(Edit tracking data)
>>

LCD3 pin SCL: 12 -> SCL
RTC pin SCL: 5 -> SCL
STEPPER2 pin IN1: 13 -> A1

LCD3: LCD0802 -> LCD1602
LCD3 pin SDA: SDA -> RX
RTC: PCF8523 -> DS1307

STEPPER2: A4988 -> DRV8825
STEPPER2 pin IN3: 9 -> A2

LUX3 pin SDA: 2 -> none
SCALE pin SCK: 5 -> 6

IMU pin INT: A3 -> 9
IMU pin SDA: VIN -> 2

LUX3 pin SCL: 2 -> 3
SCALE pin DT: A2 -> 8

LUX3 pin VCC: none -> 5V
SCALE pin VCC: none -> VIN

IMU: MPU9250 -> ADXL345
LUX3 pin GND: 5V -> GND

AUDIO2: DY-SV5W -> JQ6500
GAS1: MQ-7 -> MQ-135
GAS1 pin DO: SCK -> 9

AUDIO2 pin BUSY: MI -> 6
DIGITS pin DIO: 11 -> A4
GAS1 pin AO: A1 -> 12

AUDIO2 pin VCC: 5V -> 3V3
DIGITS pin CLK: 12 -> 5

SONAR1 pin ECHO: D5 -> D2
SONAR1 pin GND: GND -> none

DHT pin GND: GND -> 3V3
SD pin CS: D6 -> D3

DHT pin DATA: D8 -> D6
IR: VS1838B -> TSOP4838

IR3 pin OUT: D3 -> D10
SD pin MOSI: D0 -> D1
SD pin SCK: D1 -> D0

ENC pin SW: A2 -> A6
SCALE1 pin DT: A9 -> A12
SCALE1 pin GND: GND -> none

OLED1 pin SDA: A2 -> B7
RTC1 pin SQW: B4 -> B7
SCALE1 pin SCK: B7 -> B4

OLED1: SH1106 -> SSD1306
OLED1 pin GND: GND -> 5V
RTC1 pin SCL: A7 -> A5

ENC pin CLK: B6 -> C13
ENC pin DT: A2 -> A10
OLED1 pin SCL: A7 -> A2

<<

TASK STATEMENT
Repeat the data. Keep every word the same.

WRITTEN ANSWER
LCD3 pin SCL: 12 -> SCL
RTC pin SCL: 5 -> SCL
STEPPER2 pin IN1: 13 -> A1

LCD3: LCD0802 -> LCD1602
LCD3 pin SDA: SDA -> RX
RTC: PCF8523 -> DS1307

STEPPER2: A4988 -> DRV8825
STEPPER2 pin IN3: 9 -> A2

LUX3 pin SDA: 2 -> none
SCALE pin SCK: 5 -> 6

IMU pin INT: A3 -> 9
IMU pin SDA: VIN -> 2

LUX3 pin SCL: 2 -> 3
SCALE pin DT: A2 -> 8

LUX3 pin VCC: none -> 5V
SCALE pin VCC: none -> VIN

IMU: MPU9250 -> ADXL345
LUX3 pin GND: 5V -> GND

AUDIO2: DY-SV5W -> JQ6500
GAS1: MQ-7 -> MQ-135
GAS1 pin DO: SCK -> 9

AUDIO2 pin BUSY: MI -> 6
DIGITS pin DIO: 11 -> A4
GAS1 pin AO: A1 -> 12

AUDIO2 pin VCC: 5V -> 3V3
DIGITS pin CLK: 12 -> 5

SONAR1 pin ECHO: D5 -> D2
SONAR1 pin GND: GND -> none

DHT pin GND: GND -> 3V3
SD pin CS: D6 -> D3

DHT pin DATA: D8 -> D6
IR: VS1838B -> TSOP4838

IR3 pin OUT: D3 -> D10
SD pin MOSI: D0 -> D1
SD pin SCK: D1 -> D0

ENC pin SW: A2 -> A6
SCALE1 pin DT: A9 -> A12
SCALE1 pin GND: GND -> none

OLED1 pin SDA: A2 -> B7
RTC1 pin SQW: B4 -> B7
SCALE1 pin SCK: B7 -> B4

OLED1: SH1106 -> SSD1306
OLED1 pin GND: GND -> 5V
RTC1 pin SCL: A7 -> A5

ENC pin CLK: B6 -> C13
ENC pin DT: A2 -> A10
OLED1 pin SCL: A7 -> A2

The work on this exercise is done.